(JOB): Copy the material below line for line, changing nothing.

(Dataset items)

________________________

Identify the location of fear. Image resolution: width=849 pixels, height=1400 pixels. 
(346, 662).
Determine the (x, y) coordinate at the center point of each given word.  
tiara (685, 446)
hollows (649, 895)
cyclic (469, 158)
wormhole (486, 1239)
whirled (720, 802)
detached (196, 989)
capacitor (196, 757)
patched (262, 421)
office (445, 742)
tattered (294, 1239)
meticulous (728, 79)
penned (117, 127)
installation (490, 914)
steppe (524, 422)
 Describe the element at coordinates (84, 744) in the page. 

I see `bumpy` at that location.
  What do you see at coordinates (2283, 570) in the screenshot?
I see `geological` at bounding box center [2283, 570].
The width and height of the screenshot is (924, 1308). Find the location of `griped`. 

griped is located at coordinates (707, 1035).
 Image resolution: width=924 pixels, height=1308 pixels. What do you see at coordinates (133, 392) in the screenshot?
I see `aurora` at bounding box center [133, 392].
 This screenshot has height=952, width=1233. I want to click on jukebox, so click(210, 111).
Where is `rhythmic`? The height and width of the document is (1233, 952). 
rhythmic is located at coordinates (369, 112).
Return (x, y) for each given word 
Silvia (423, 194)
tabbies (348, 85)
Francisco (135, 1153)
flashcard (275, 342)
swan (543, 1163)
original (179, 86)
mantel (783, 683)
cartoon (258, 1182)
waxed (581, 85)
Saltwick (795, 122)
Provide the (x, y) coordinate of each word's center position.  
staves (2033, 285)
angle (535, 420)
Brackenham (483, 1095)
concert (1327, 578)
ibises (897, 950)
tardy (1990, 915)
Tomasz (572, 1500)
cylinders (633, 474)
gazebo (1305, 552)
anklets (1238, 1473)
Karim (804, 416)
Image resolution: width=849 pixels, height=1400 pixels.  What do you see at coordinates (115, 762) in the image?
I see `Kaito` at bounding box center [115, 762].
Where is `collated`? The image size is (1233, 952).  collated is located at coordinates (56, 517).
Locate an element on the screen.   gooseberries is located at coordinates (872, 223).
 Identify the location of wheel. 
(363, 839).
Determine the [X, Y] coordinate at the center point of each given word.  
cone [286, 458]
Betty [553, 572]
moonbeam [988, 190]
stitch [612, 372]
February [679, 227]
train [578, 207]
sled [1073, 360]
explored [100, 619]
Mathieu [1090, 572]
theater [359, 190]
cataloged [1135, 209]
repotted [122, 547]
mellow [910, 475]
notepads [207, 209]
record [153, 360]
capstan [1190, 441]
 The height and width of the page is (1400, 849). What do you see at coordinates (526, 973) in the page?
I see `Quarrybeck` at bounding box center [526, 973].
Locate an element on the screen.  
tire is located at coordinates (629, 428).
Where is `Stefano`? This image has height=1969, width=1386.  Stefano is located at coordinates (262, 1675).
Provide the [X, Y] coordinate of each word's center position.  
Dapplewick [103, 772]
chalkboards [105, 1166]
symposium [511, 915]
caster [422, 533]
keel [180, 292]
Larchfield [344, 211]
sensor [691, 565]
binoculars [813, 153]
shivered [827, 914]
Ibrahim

________________________

(THE OUTPUT):
Identify the location of fear. Image resolution: width=849 pixels, height=1400 pixels. 
(346, 662).
Determine the (x, y) coordinate at the center point of each given word.  
tiara (685, 446)
hollows (649, 895)
cyclic (469, 158)
wormhole (486, 1239)
whirled (720, 802)
detached (196, 989)
capacitor (196, 757)
patched (262, 421)
office (445, 742)
tattered (294, 1239)
meticulous (728, 79)
penned (117, 127)
installation (490, 914)
steppe (524, 422)
 Describe the element at coordinates (84, 744) in the page. 

I see `bumpy` at that location.
  What do you see at coordinates (2283, 570) in the screenshot?
I see `geological` at bounding box center [2283, 570].
The width and height of the screenshot is (924, 1308). Find the location of `griped`. 

griped is located at coordinates (707, 1035).
 Image resolution: width=924 pixels, height=1308 pixels. What do you see at coordinates (133, 392) in the screenshot?
I see `aurora` at bounding box center [133, 392].
 This screenshot has height=952, width=1233. I want to click on jukebox, so click(210, 111).
Where is `rhythmic`? The height and width of the document is (1233, 952). 
rhythmic is located at coordinates (369, 112).
Return (x, y) for each given word 
Silvia (423, 194)
tabbies (348, 85)
Francisco (135, 1153)
flashcard (275, 342)
swan (543, 1163)
original (179, 86)
mantel (783, 683)
cartoon (258, 1182)
waxed (581, 85)
Saltwick (795, 122)
Provide the (x, y) coordinate of each word's center position.  
staves (2033, 285)
angle (535, 420)
Brackenham (483, 1095)
concert (1327, 578)
ibises (897, 950)
tardy (1990, 915)
Tomasz (572, 1500)
cylinders (633, 474)
gazebo (1305, 552)
anklets (1238, 1473)
Karim (804, 416)
Image resolution: width=849 pixels, height=1400 pixels.  What do you see at coordinates (115, 762) in the image?
I see `Kaito` at bounding box center [115, 762].
Where is `collated`? The image size is (1233, 952).  collated is located at coordinates (56, 517).
Locate an element on the screen.   gooseberries is located at coordinates (872, 223).
 Identify the location of wheel. 
(363, 839).
Determine the [X, Y] coordinate at the center point of each given word.  
cone [286, 458]
Betty [553, 572]
moonbeam [988, 190]
stitch [612, 372]
February [679, 227]
train [578, 207]
sled [1073, 360]
explored [100, 619]
Mathieu [1090, 572]
theater [359, 190]
cataloged [1135, 209]
repotted [122, 547]
mellow [910, 475]
notepads [207, 209]
record [153, 360]
capstan [1190, 441]
 The height and width of the page is (1400, 849). What do you see at coordinates (526, 973) in the page?
I see `Quarrybeck` at bounding box center [526, 973].
Locate an element on the screen.  
tire is located at coordinates (629, 428).
Where is `Stefano`? This image has height=1969, width=1386.  Stefano is located at coordinates (262, 1675).
Provide the [X, Y] coordinate of each word's center position.  
Dapplewick [103, 772]
chalkboards [105, 1166]
symposium [511, 915]
caster [422, 533]
keel [180, 292]
Larchfield [344, 211]
sensor [691, 565]
binoculars [813, 153]
shivered [827, 914]
Ibrahim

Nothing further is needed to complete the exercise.